> TASK STATEMENT
Beginning with the line where "none -> orange brick D4 level 2" appears, retype every remaining line of the data below, both the first and last included.

[Colored object listings]

──────────────────────────────

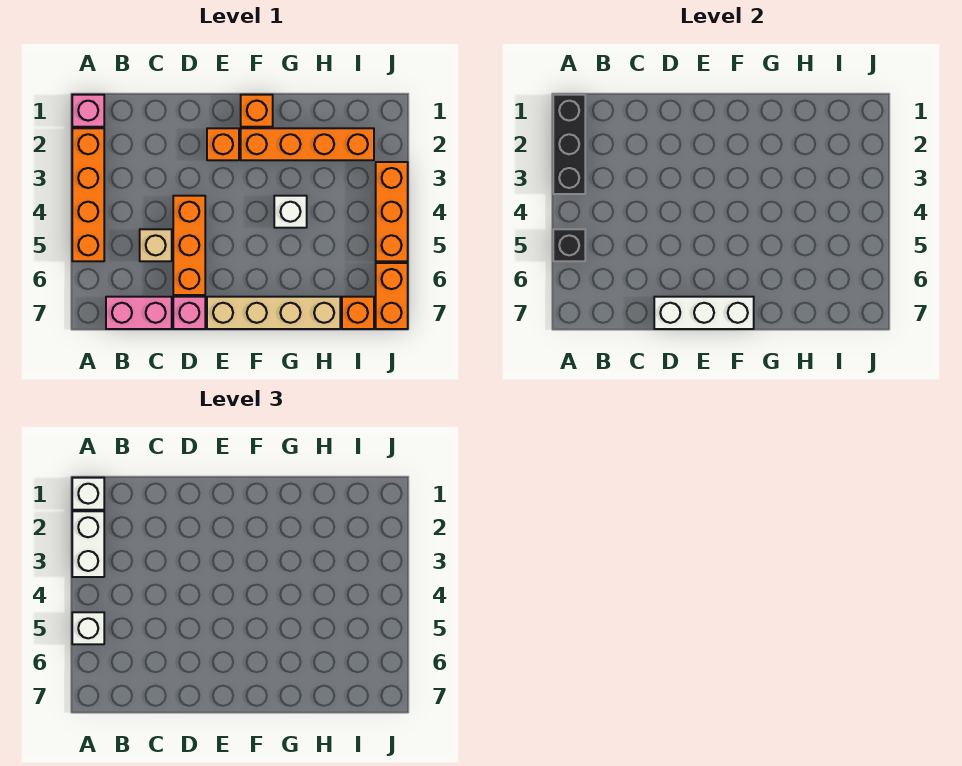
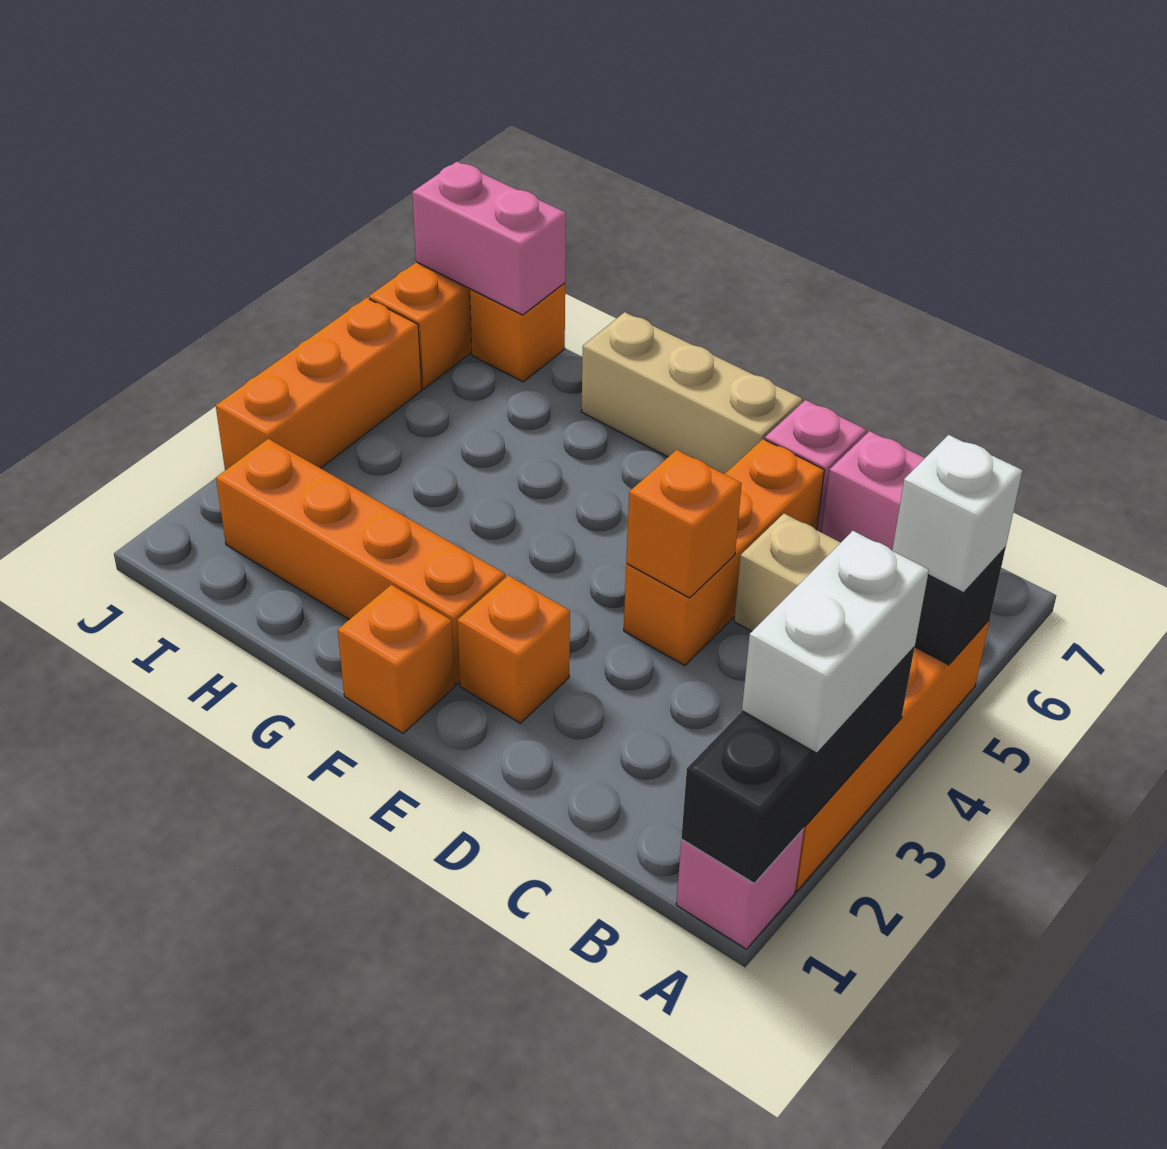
white brick A1 level 3 -> none
none -> orange brick D4 level 2
white brick D7:F7 level 2 -> none
tan brick E7:H7 level 1 -> tan brick E7:G7 level 1
white brick G4 level 1 -> none
none -> pink brick I7:J7 level 2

──────────────────────────────

> SOLUTION TO THIS TASK
none -> orange brick D4 level 2
white brick D7:F7 level 2 -> none
tan brick E7:H7 level 1 -> tan brick E7:G7 level 1
white brick G4 level 1 -> none
none -> pink brick I7:J7 level 2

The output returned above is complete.